# Extracted information
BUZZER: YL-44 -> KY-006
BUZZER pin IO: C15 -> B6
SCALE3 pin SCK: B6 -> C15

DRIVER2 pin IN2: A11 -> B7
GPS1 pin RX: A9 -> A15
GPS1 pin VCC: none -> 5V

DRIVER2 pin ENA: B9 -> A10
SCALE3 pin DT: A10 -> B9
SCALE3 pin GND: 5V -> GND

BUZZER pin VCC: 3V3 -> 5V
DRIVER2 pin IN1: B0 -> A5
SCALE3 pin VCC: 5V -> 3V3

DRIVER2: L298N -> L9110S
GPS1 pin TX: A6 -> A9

==

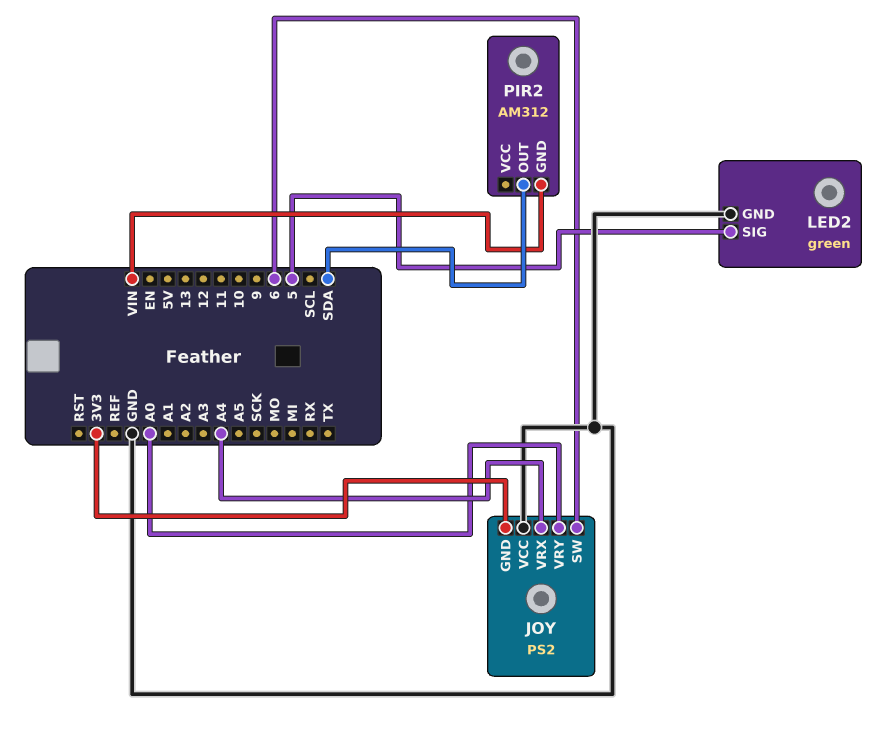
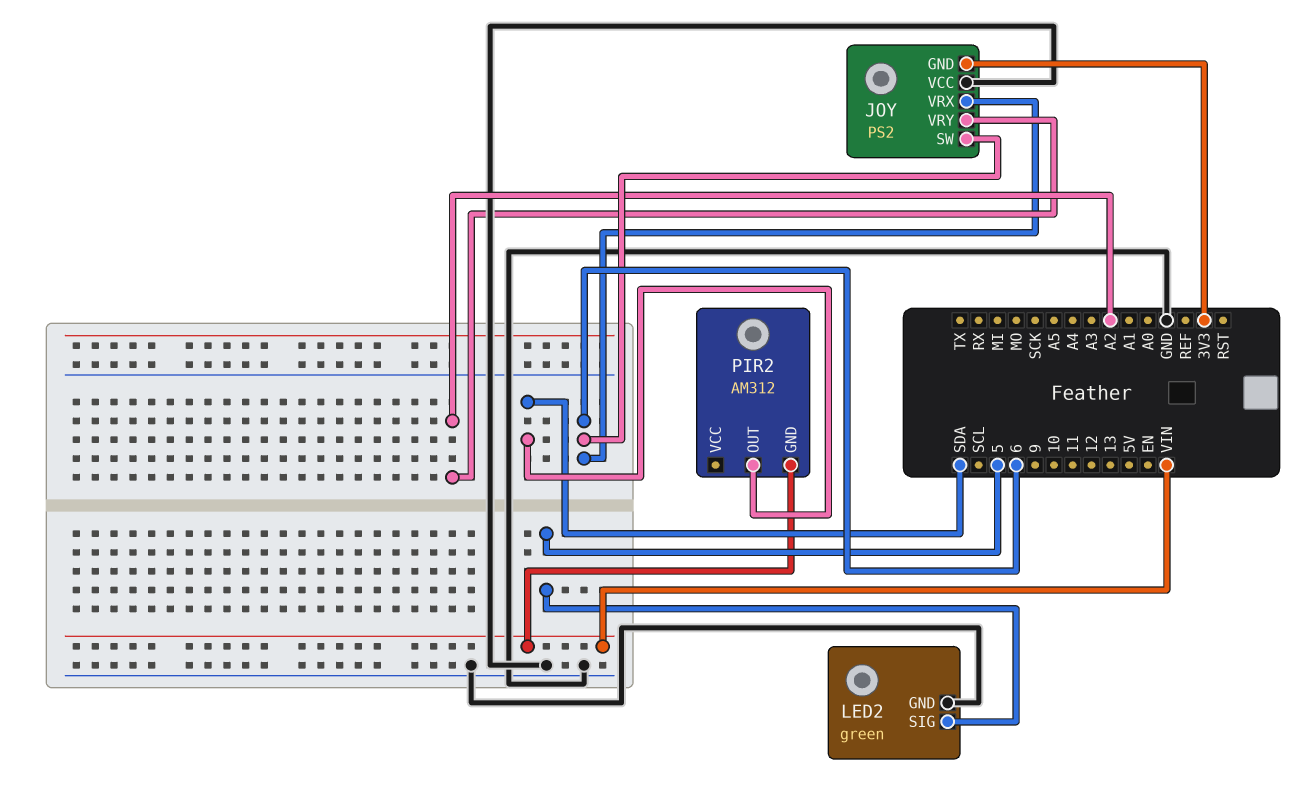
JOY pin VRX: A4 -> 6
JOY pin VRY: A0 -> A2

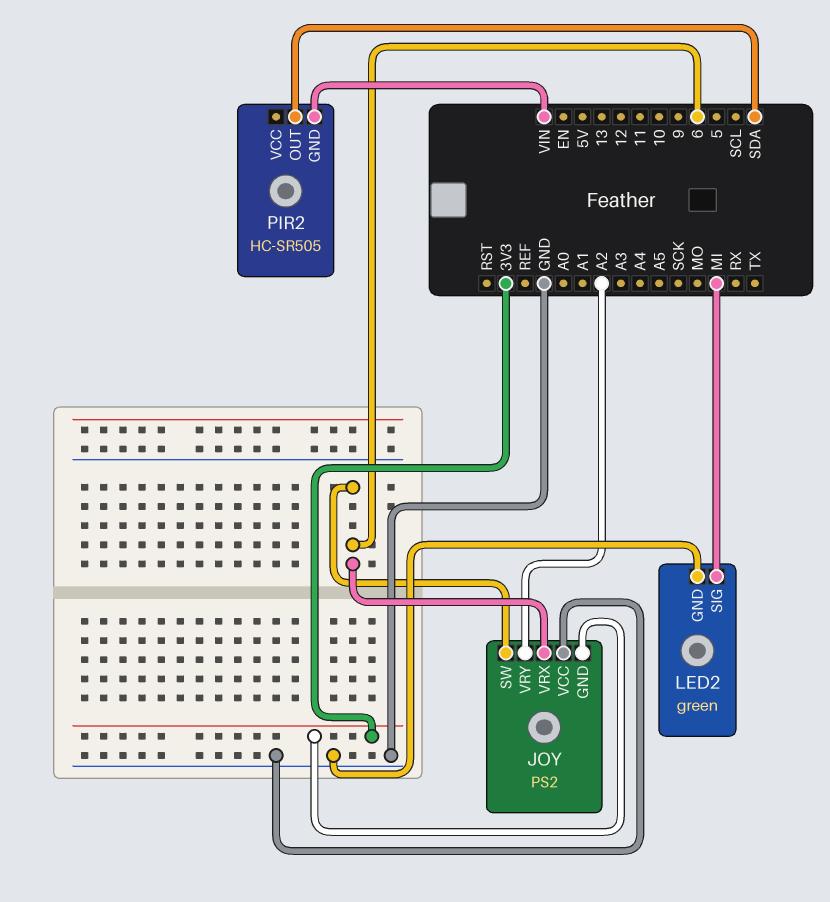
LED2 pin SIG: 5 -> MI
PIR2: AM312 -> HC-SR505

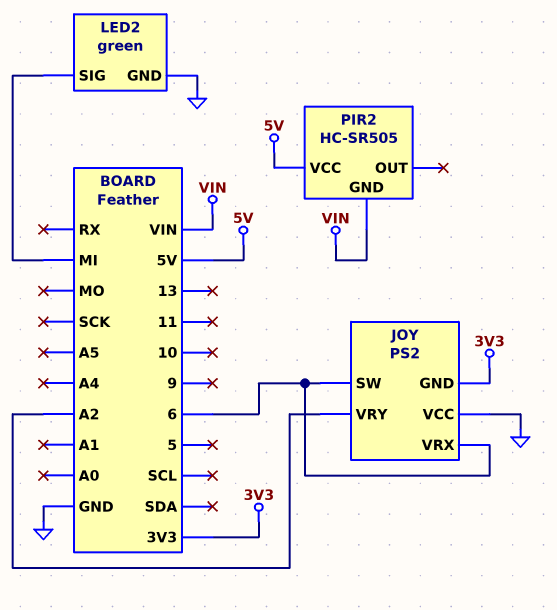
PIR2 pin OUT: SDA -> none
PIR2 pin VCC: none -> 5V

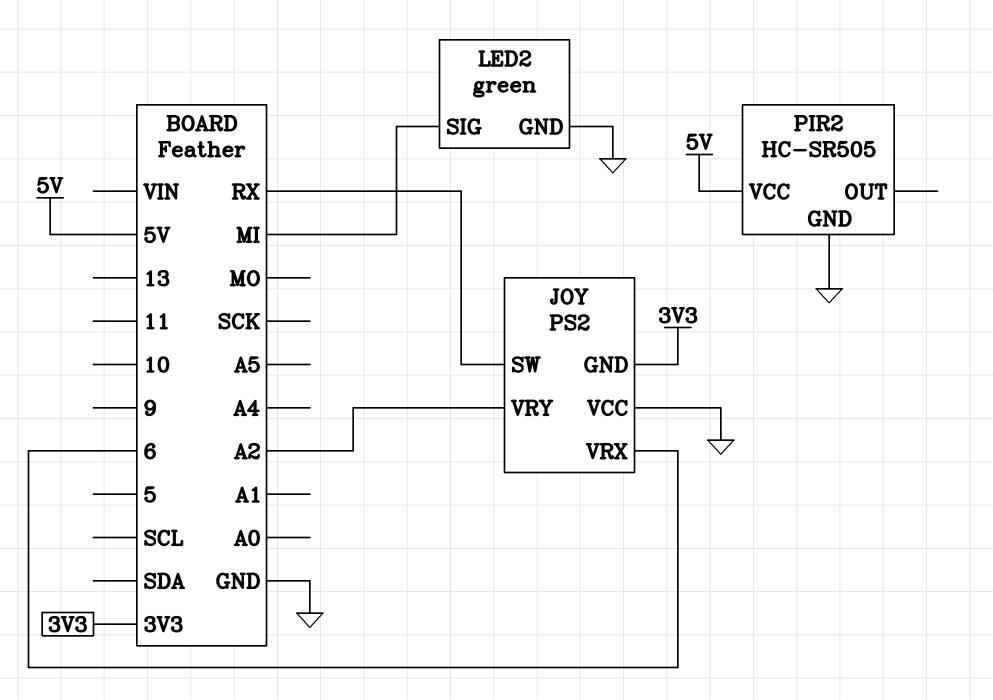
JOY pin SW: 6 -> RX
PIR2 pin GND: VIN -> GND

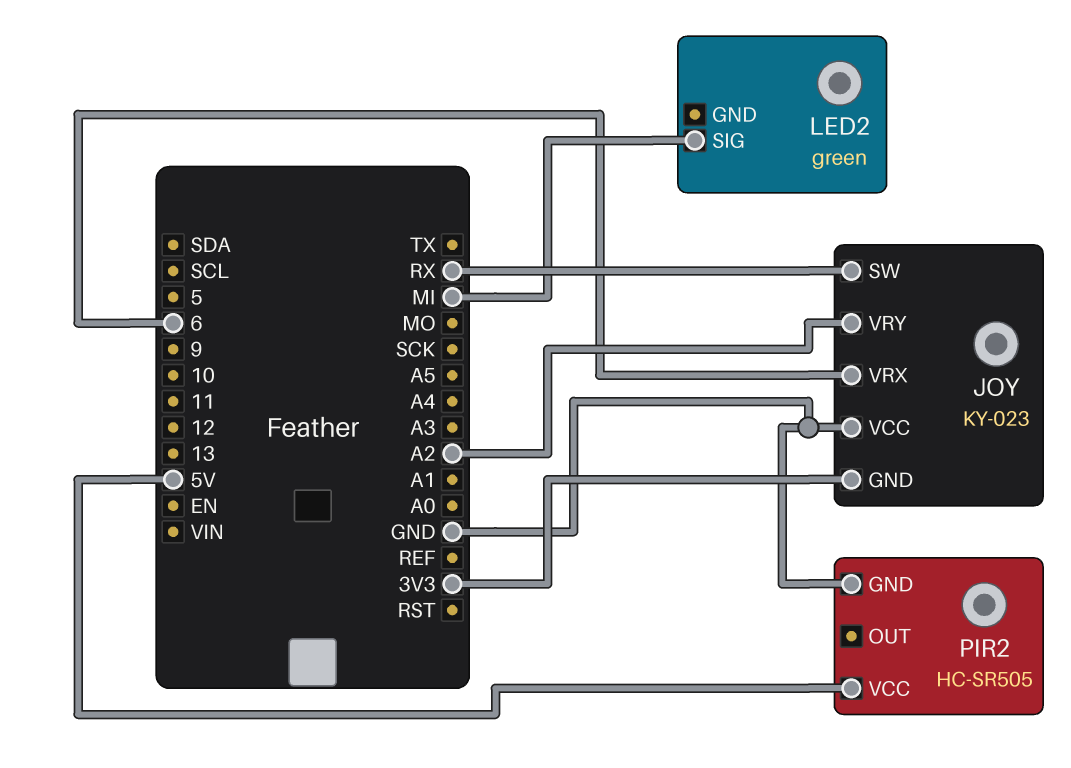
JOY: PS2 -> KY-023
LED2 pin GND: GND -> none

# Instructions for the task
Using the data above, reproduce exactly the lines between those holding "GPS1 pin RX: A9 -> A15" and "GPS1 pin TX: A6 -> A9", inclusive, and no others.

# Response to the exercise
GPS1 pin RX: A9 -> A15
GPS1 pin VCC: none -> 5V

DRIVER2 pin ENA: B9 -> A10
SCALE3 pin DT: A10 -> B9
SCALE3 pin GND: 5V -> GND

BUZZER pin VCC: 3V3 -> 5V
DRIVER2 pin IN1: B0 -> A5
SCALE3 pin VCC: 5V -> 3V3

DRIVER2: L298N -> L9110S
GPS1 pin TX: A6 -> A9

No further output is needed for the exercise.